_Listed entries_:
● ● ● ● ● ● ●
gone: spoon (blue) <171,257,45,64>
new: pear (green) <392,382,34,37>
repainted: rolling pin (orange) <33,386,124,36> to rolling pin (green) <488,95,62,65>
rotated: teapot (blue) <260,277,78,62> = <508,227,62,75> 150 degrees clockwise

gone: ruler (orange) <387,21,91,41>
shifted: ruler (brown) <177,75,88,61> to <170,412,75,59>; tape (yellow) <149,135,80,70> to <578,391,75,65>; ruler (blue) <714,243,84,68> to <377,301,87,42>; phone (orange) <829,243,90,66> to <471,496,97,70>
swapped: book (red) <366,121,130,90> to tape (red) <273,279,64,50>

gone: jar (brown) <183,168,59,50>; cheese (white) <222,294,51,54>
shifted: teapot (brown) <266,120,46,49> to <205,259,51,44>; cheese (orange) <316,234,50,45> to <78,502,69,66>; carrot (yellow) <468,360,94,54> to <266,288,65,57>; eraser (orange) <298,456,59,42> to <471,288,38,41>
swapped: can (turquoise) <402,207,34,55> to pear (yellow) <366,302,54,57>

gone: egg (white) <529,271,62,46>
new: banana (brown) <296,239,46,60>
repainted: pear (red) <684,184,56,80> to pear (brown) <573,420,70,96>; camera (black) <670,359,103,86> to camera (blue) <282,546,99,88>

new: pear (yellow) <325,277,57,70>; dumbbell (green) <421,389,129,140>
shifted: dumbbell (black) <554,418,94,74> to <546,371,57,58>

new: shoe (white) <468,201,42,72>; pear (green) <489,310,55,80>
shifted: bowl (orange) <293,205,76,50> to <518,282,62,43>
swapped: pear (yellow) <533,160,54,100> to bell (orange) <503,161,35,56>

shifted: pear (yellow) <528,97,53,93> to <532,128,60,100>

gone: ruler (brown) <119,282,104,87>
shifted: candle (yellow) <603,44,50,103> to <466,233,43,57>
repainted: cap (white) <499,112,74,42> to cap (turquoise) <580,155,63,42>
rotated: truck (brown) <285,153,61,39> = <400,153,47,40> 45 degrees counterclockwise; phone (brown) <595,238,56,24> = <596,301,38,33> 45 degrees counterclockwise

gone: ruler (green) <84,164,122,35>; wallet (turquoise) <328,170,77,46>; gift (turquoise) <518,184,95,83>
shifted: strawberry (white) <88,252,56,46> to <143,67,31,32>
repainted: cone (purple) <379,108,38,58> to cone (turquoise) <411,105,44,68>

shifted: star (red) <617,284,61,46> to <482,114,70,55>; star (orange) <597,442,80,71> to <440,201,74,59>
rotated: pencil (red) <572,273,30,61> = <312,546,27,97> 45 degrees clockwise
● ● ● ● ● ● ●
_What to do_:
Write out, from the lines above, only those from the line with "new: pear (green) <392,382,34,37>" to the line with "repainted: rolling pin", exactly as given, including the first and the last.

_Result of this exercise_:
new: pear (green) <392,382,34,37>
repainted: rolling pin (orange) <33,386,124,36> to rolling pin (green) <488,95,62,65>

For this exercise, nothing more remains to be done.